__Extracted records__.
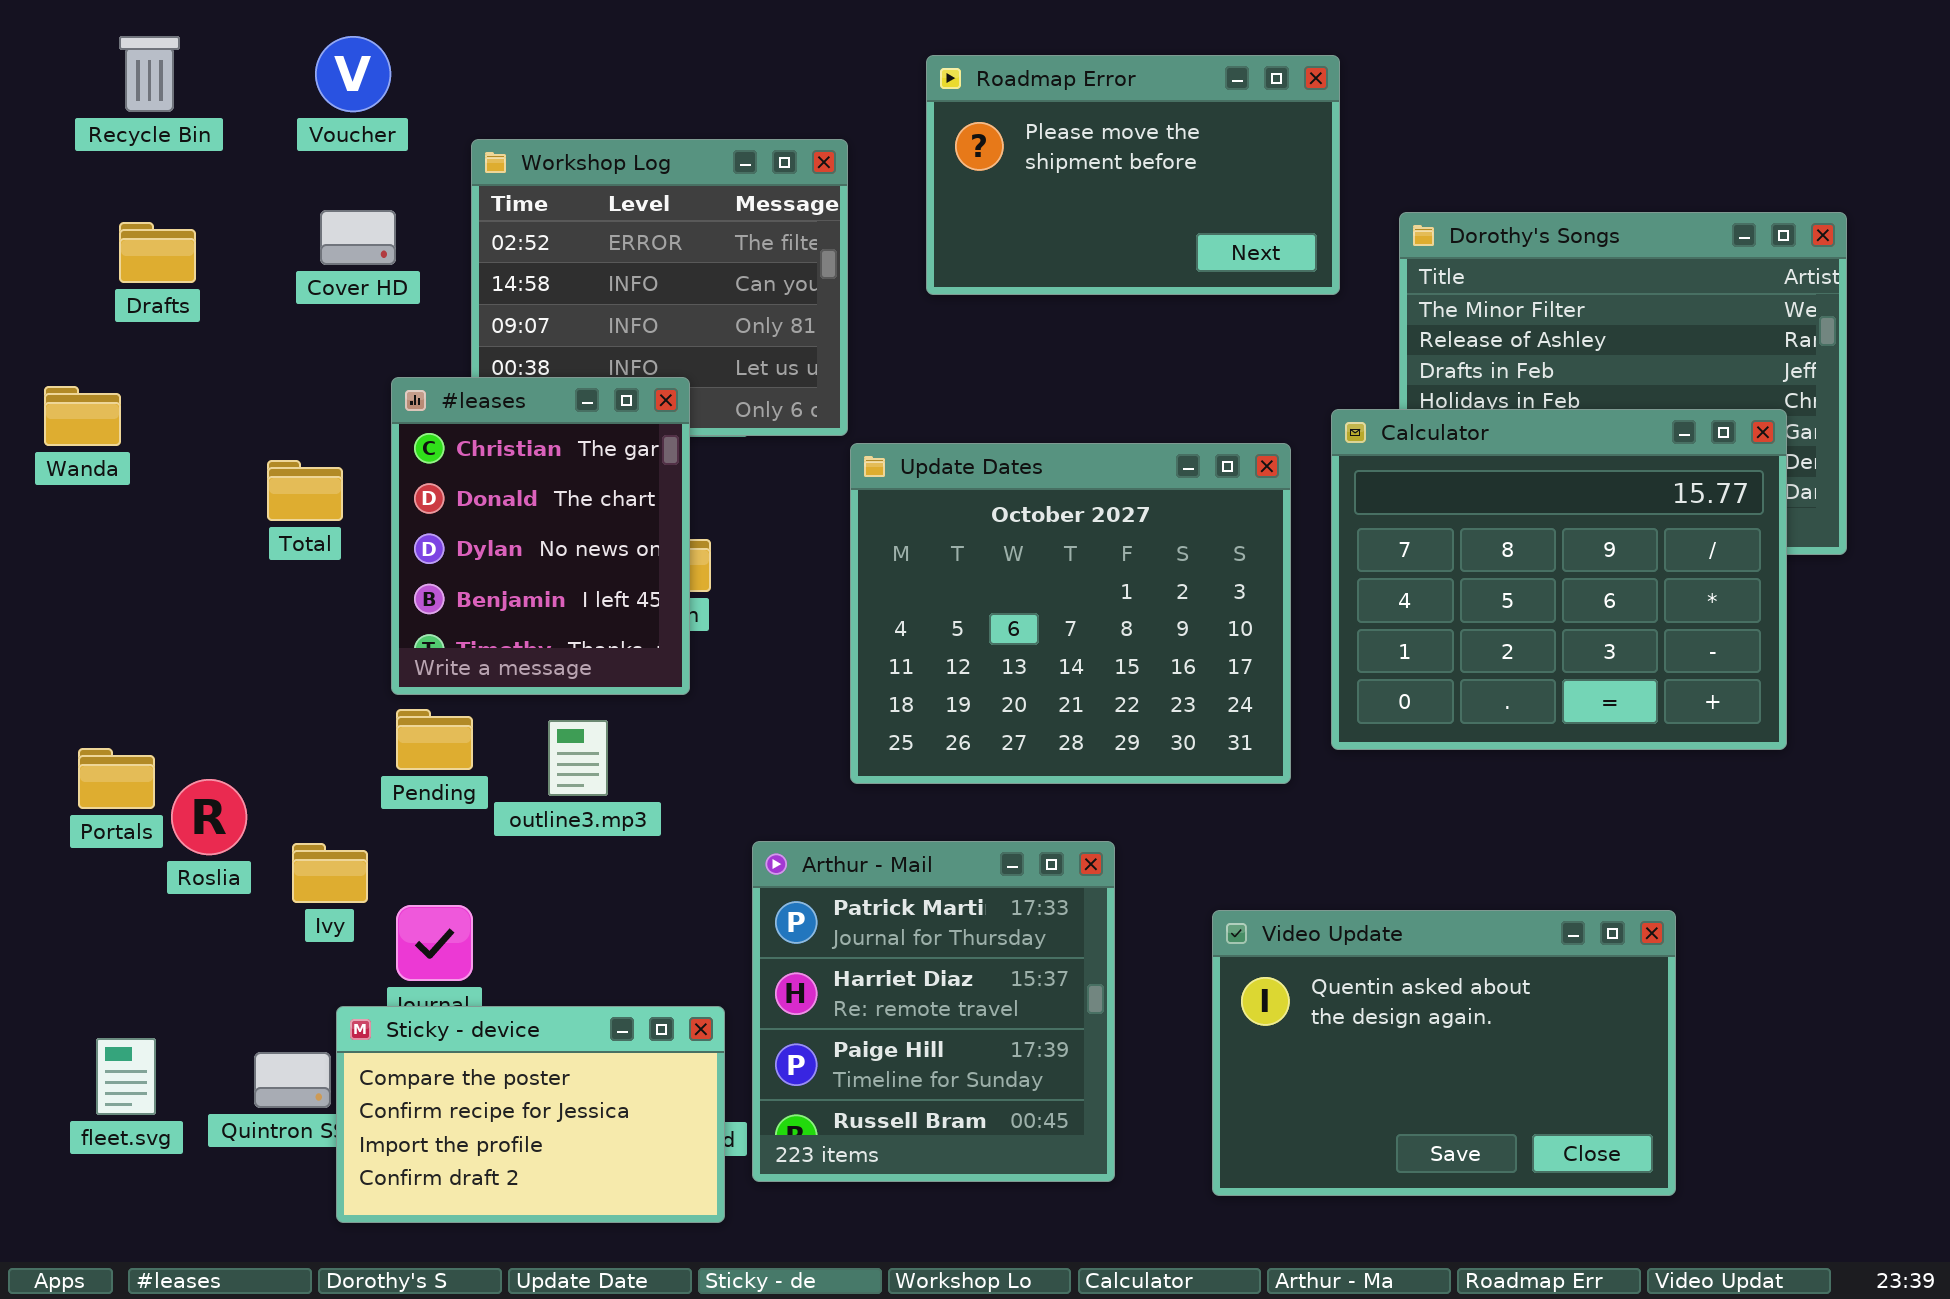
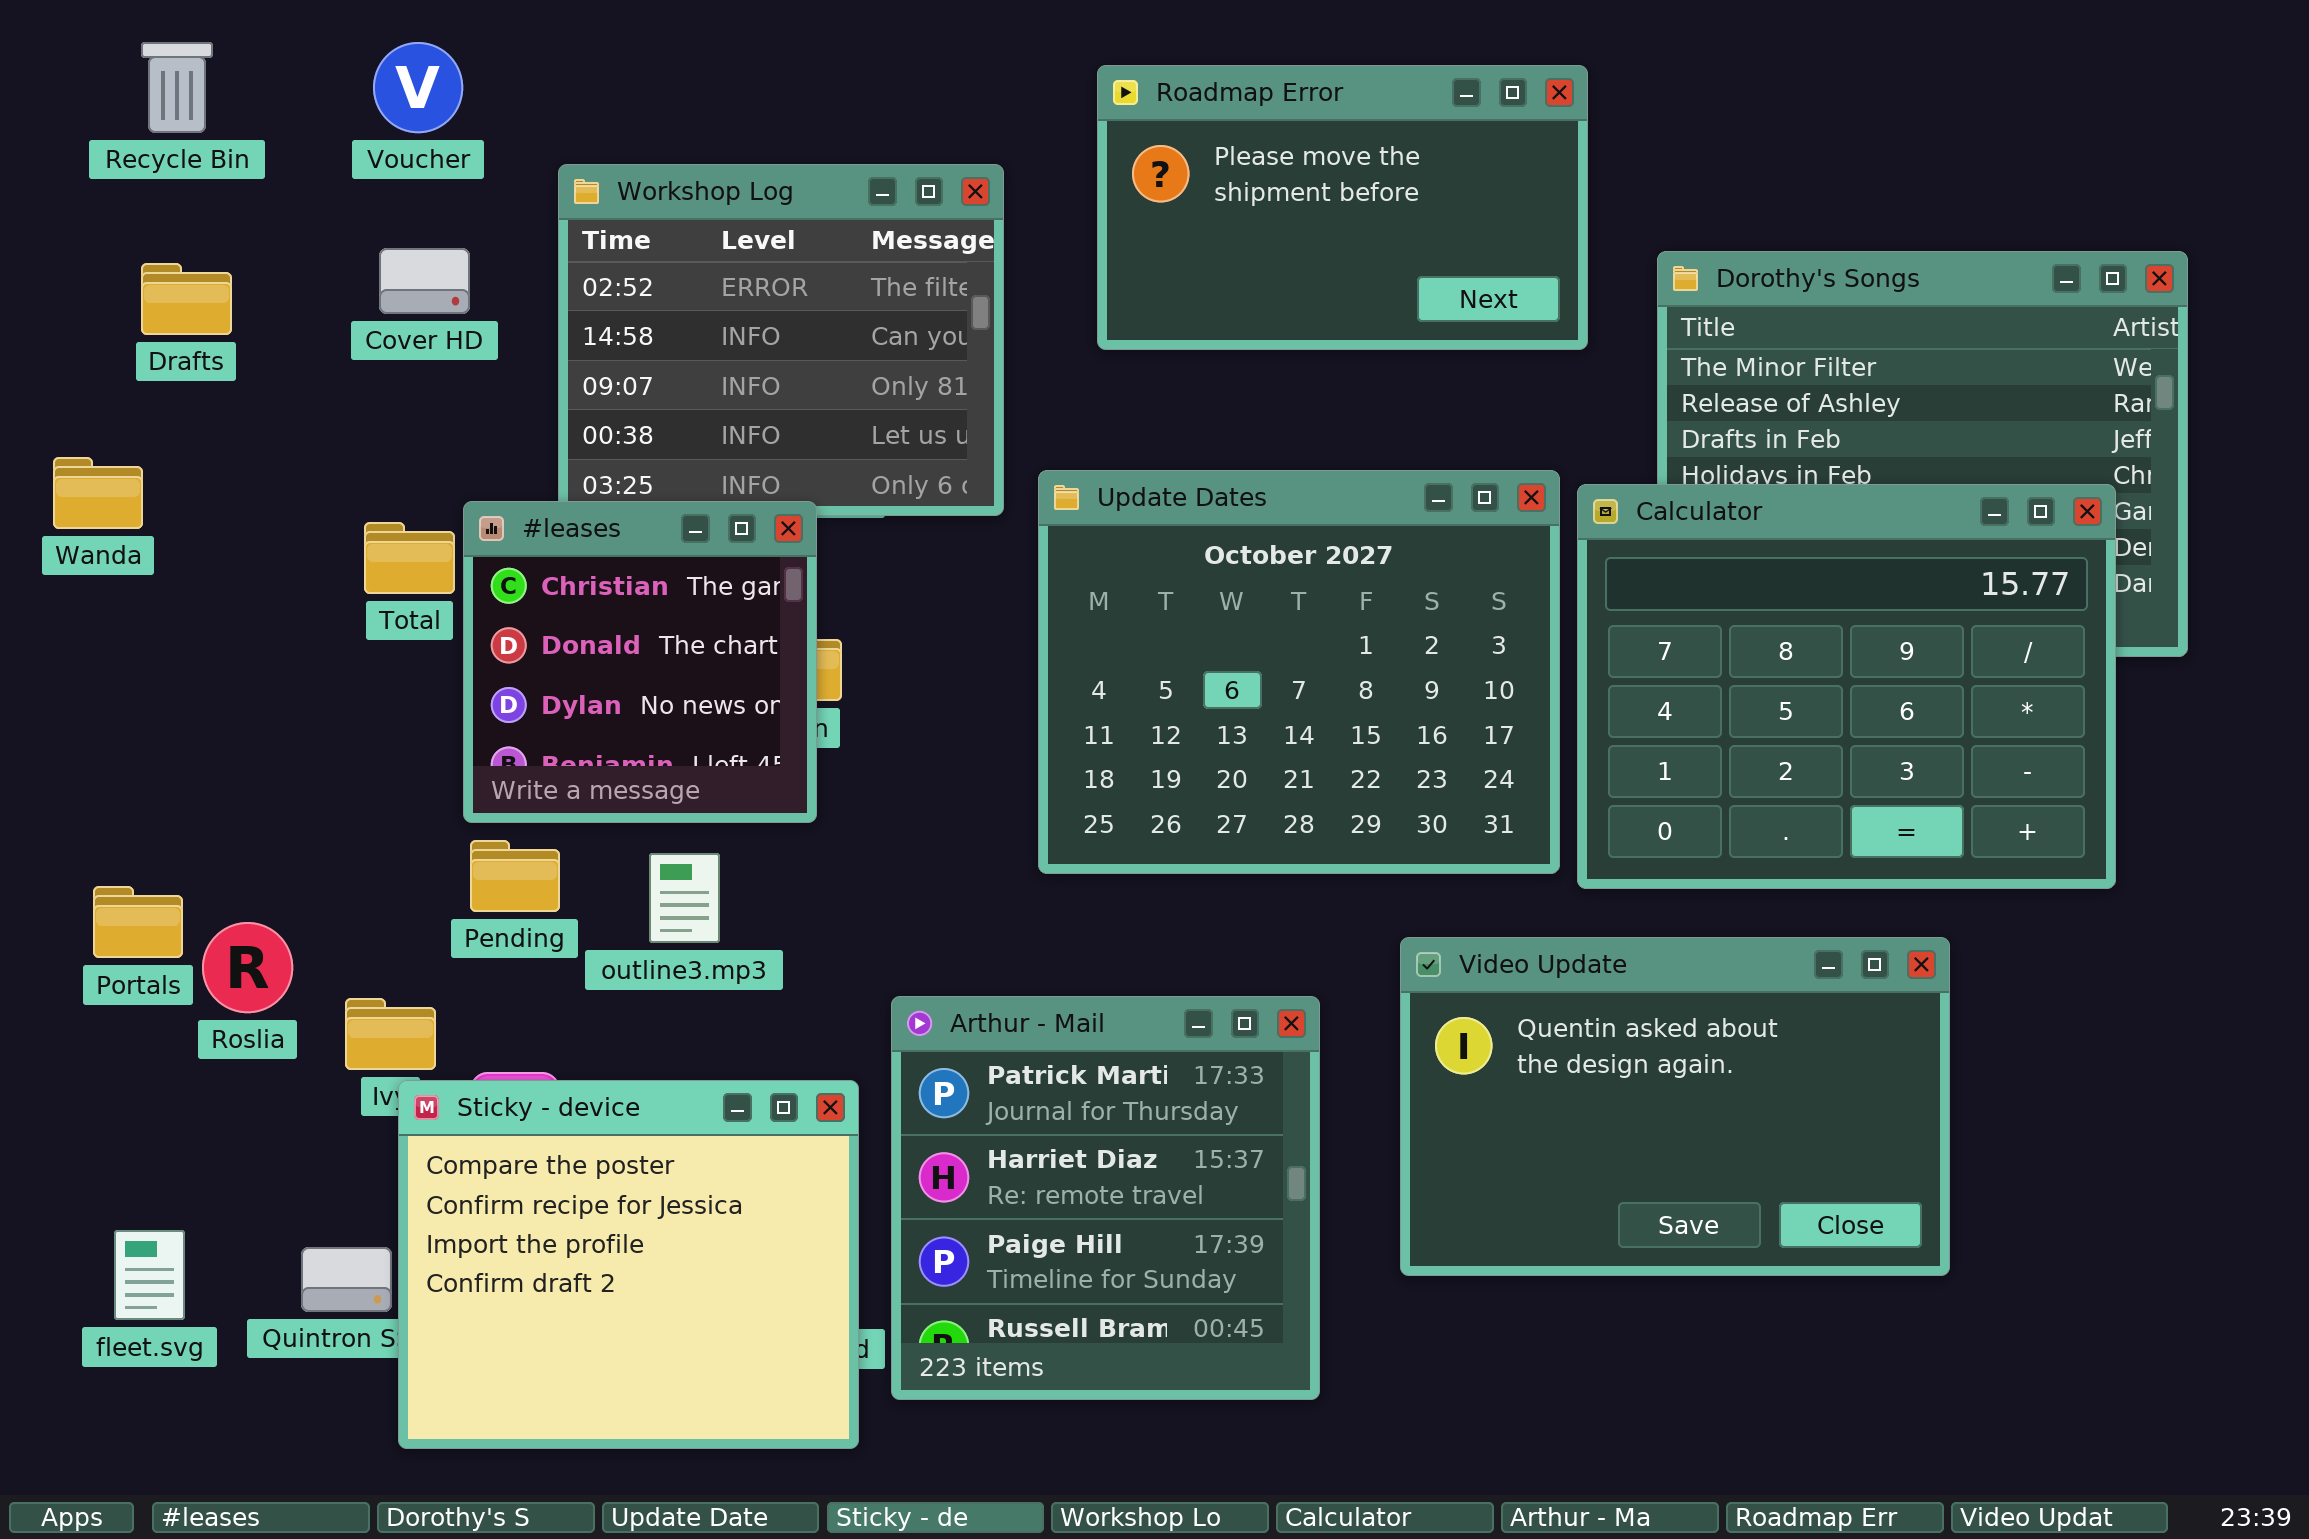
#leases: [391,377,690,695] -> [463,501,817,823], resized
Update Dates: [850,443,1291,784] -> [1038,470,1560,874], moved
Total: [267,460,343,521] -> [364,522,455,594], moved
Video Update: [1212,910,1676,1196] -> [1400,937,1950,1276], moved
Sticky - device: [336,1006,725,1223] -> [398,1080,859,1449], resized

__About this task__. Find the line that contains "Video Update: [1212,910,1676,1196]". Repeat it and every line after it, exactly as written, up to and including the last line of the records above.

__Final answer__.
Video Update: [1212,910,1676,1196] -> [1400,937,1950,1276], moved
Sticky - device: [336,1006,725,1223] -> [398,1080,859,1449], resized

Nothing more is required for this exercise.